Exercise:
Please state how many lines in the records below contain the string "override". Case counts. Reply with the number only.

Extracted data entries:
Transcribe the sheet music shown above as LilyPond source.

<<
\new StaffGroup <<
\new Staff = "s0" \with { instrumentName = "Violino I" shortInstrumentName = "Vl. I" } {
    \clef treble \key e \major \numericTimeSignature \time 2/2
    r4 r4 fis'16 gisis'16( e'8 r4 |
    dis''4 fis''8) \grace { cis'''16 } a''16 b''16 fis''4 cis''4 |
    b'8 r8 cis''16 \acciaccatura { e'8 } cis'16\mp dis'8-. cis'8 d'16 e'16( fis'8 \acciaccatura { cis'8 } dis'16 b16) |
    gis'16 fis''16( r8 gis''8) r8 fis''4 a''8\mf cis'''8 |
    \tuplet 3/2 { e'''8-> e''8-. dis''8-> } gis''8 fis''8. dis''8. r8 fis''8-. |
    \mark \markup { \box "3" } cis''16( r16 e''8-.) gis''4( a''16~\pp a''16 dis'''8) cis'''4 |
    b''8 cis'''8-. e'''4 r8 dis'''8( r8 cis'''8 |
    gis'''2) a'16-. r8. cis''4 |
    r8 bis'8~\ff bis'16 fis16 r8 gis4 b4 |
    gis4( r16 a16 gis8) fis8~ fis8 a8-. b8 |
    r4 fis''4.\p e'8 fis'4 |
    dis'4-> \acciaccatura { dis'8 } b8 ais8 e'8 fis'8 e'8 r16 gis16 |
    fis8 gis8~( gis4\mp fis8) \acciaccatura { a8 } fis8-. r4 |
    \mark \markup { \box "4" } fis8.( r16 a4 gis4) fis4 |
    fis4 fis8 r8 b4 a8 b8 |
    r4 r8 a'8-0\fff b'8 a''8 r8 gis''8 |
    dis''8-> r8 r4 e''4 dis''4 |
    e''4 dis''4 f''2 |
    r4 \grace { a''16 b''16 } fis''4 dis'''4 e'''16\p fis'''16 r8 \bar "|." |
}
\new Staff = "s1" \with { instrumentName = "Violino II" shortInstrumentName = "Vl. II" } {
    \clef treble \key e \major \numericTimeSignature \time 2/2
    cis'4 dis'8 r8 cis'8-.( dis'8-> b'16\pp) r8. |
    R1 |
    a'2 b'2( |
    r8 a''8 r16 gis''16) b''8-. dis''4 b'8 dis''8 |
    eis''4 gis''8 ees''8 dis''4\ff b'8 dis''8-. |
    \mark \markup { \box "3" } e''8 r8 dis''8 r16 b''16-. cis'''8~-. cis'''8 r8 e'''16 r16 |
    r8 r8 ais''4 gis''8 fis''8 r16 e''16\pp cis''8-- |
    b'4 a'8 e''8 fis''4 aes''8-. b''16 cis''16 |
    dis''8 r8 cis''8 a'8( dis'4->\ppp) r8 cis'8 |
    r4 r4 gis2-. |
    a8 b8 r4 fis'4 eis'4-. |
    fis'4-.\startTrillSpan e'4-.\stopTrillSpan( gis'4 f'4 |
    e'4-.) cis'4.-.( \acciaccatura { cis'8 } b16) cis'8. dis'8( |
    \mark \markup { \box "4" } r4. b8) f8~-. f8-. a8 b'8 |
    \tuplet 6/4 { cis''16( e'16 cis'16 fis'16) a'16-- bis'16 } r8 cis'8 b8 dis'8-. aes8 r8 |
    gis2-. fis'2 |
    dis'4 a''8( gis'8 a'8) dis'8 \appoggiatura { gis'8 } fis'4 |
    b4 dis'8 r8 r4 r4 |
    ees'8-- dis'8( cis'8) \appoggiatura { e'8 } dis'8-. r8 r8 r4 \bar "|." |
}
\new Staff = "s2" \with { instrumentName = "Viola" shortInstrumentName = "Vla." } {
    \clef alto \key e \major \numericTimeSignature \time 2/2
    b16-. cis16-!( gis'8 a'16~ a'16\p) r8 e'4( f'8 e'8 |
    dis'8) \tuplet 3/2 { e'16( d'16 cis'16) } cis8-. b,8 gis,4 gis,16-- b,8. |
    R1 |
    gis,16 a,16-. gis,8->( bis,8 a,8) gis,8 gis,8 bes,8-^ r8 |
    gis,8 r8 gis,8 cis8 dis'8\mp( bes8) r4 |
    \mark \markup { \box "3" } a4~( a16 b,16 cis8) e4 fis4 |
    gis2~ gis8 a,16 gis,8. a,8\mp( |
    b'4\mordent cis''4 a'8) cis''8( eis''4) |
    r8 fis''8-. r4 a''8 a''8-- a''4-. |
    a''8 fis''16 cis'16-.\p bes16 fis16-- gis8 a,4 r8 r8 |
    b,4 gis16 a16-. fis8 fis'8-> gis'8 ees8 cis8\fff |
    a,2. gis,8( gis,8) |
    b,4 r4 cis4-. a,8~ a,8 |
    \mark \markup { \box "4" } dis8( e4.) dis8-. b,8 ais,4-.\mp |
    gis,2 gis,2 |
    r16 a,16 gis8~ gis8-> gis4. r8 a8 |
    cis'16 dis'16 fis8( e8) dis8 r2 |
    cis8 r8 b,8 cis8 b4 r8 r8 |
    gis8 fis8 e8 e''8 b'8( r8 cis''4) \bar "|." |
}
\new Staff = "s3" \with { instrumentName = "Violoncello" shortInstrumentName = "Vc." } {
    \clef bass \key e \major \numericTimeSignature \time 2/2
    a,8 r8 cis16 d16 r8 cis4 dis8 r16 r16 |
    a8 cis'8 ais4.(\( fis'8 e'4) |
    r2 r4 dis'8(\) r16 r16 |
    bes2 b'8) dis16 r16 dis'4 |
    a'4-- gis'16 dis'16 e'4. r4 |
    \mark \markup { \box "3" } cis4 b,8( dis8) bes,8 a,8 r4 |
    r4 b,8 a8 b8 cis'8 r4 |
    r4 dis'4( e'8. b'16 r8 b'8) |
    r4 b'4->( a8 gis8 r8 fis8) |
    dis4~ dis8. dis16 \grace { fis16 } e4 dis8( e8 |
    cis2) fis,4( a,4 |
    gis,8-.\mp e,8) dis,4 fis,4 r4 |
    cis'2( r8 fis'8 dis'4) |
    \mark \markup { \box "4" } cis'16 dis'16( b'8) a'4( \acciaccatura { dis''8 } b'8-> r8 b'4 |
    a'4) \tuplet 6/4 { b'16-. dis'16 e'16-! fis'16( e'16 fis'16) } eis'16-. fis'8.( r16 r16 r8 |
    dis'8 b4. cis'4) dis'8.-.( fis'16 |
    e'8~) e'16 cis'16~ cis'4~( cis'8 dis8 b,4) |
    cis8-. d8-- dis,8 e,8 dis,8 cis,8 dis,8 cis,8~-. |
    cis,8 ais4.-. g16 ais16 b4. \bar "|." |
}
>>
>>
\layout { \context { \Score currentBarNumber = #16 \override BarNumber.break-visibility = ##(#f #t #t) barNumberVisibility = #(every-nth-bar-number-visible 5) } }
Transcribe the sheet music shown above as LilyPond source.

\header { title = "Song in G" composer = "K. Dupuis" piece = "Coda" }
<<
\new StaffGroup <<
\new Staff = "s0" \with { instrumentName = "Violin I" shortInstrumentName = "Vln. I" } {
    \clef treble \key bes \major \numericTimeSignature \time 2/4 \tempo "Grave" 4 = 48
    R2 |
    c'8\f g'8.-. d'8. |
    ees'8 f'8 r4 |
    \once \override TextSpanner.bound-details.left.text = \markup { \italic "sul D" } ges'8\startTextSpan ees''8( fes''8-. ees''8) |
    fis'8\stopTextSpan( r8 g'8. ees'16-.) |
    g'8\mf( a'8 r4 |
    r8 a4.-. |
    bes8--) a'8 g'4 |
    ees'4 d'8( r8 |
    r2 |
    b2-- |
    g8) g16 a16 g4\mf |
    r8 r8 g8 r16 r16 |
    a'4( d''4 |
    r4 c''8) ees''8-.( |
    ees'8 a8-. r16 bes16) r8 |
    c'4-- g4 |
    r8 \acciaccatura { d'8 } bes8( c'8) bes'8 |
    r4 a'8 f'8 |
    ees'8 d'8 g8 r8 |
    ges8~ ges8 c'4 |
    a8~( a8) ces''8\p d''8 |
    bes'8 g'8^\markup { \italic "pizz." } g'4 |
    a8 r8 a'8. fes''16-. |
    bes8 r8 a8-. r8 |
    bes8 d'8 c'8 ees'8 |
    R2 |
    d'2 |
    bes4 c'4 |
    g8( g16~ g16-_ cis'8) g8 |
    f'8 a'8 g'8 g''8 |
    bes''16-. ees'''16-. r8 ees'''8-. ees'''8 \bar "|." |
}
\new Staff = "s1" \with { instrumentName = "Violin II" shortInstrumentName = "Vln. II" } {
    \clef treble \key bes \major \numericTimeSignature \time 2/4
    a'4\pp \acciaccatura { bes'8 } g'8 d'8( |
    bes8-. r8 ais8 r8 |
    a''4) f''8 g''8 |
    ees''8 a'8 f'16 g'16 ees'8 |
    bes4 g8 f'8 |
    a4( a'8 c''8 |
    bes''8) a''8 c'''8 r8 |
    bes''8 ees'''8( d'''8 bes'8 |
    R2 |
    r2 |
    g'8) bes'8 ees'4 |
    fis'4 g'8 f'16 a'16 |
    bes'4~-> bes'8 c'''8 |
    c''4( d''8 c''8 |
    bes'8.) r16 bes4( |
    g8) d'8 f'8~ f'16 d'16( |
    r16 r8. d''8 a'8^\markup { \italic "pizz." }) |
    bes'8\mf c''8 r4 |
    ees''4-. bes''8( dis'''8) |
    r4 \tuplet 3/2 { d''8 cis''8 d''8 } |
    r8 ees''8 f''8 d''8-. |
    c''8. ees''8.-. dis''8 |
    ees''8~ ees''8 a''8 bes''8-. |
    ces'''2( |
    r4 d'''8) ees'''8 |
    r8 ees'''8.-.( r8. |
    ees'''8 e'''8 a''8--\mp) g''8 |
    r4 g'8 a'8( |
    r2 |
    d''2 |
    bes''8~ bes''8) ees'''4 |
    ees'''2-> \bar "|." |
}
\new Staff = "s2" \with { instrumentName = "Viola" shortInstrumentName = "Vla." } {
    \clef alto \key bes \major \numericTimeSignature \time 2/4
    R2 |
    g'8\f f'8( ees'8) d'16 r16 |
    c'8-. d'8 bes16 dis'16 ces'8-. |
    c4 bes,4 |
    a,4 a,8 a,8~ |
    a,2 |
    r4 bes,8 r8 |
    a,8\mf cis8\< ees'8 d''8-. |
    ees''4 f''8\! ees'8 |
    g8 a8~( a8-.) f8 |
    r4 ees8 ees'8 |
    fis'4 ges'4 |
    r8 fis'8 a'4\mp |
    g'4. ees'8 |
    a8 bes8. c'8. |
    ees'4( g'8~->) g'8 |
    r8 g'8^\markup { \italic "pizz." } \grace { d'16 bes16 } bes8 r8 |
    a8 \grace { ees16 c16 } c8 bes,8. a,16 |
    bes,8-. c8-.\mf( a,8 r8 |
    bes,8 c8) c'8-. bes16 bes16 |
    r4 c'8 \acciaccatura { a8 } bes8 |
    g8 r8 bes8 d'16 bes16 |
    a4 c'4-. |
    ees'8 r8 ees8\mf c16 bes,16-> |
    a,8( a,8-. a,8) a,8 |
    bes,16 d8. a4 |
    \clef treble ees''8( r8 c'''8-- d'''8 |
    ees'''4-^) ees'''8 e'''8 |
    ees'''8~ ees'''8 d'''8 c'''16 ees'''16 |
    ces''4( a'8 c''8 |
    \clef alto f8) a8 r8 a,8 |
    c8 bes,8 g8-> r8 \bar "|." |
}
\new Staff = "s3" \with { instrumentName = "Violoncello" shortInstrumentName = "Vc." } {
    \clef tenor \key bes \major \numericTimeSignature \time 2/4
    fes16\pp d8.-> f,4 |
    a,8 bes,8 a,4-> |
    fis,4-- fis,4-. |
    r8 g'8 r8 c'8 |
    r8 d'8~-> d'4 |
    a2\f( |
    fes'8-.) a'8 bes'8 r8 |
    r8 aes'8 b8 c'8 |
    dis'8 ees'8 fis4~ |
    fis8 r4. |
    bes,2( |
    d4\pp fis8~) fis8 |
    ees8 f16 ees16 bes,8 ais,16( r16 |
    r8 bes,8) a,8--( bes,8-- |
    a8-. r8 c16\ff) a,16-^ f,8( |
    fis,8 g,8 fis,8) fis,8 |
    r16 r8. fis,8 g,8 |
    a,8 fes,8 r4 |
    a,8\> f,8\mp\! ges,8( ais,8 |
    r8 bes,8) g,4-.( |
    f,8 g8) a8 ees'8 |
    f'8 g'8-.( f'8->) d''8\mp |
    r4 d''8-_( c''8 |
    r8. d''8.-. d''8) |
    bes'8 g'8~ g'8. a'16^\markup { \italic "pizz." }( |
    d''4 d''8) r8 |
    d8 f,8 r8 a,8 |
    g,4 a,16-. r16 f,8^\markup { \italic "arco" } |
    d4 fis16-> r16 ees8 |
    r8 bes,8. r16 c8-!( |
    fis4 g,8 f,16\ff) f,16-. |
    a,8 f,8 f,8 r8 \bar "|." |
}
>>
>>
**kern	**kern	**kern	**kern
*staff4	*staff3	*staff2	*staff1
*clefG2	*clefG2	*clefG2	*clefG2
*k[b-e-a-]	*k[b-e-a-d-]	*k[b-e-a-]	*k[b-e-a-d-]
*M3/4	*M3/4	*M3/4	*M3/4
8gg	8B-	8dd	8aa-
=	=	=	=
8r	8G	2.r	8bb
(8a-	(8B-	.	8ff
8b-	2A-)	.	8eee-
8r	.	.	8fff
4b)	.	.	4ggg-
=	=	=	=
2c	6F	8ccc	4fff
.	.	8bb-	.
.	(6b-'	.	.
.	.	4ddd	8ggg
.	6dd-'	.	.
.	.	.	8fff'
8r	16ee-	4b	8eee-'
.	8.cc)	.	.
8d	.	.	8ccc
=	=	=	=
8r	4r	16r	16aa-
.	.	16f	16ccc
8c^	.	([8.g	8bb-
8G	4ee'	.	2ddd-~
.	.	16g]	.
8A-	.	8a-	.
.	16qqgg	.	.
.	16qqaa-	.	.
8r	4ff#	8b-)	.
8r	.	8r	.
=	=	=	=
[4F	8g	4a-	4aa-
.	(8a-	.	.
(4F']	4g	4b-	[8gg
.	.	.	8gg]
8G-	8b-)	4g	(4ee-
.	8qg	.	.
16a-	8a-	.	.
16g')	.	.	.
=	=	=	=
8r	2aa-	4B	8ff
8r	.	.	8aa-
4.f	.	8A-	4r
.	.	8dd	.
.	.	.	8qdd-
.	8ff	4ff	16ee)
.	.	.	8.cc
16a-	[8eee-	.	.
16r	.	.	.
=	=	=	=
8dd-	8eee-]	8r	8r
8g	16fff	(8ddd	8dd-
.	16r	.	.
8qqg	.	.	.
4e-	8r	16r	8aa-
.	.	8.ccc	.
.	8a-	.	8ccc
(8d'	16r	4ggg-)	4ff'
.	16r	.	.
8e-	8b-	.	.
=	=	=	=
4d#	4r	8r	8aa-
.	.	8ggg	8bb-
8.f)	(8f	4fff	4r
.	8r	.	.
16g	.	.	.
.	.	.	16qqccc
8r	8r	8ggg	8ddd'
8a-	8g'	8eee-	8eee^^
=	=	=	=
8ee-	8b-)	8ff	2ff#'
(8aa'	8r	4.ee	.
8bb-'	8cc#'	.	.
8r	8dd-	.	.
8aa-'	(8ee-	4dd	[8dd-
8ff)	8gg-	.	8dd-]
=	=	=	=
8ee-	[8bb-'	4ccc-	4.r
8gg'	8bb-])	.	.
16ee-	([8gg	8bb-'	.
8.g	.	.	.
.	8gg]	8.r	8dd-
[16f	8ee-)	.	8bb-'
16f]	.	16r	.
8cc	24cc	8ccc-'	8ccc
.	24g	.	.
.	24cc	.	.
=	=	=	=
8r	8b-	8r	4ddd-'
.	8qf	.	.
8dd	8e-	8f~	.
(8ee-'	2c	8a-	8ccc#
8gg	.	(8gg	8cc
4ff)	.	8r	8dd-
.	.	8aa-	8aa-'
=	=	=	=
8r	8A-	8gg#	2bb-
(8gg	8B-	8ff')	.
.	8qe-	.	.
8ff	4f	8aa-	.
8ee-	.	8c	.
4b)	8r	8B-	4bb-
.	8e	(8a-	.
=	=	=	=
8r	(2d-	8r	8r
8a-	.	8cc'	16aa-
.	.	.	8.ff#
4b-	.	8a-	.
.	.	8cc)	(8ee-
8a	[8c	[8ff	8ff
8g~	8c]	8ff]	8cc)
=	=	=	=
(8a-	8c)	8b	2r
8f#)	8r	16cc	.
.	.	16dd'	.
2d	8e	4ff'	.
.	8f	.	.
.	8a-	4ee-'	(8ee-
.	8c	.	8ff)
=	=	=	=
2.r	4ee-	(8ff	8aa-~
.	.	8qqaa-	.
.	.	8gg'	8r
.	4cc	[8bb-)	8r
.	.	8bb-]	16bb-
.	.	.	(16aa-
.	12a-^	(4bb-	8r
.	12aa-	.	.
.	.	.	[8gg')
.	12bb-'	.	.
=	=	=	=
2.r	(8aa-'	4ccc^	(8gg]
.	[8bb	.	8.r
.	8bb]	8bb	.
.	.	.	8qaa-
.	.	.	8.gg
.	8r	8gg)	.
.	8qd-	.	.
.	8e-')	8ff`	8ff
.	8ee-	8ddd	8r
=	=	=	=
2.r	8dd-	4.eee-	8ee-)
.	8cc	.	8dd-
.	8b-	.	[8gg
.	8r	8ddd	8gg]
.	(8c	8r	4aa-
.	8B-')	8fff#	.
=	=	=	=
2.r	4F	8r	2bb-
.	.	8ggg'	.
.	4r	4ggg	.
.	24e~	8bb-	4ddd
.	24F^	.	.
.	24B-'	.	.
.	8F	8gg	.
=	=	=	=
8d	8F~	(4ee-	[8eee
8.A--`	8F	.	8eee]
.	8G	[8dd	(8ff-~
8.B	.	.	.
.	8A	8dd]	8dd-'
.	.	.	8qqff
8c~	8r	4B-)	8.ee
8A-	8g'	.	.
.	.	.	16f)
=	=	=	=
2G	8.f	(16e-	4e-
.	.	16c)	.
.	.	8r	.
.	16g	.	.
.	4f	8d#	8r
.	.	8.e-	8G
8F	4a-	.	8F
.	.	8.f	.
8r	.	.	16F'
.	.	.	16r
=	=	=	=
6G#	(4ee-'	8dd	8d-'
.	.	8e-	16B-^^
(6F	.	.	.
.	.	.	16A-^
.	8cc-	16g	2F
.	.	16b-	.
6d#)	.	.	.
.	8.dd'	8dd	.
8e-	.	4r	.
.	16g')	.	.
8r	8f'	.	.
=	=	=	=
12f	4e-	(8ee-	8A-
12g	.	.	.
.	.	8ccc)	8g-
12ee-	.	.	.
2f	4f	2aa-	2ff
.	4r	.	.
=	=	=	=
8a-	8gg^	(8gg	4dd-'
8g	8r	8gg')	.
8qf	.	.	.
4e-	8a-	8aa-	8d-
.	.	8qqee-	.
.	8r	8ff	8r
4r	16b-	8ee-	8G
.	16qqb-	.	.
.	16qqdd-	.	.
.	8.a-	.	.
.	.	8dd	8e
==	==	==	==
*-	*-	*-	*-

Response to this task:
2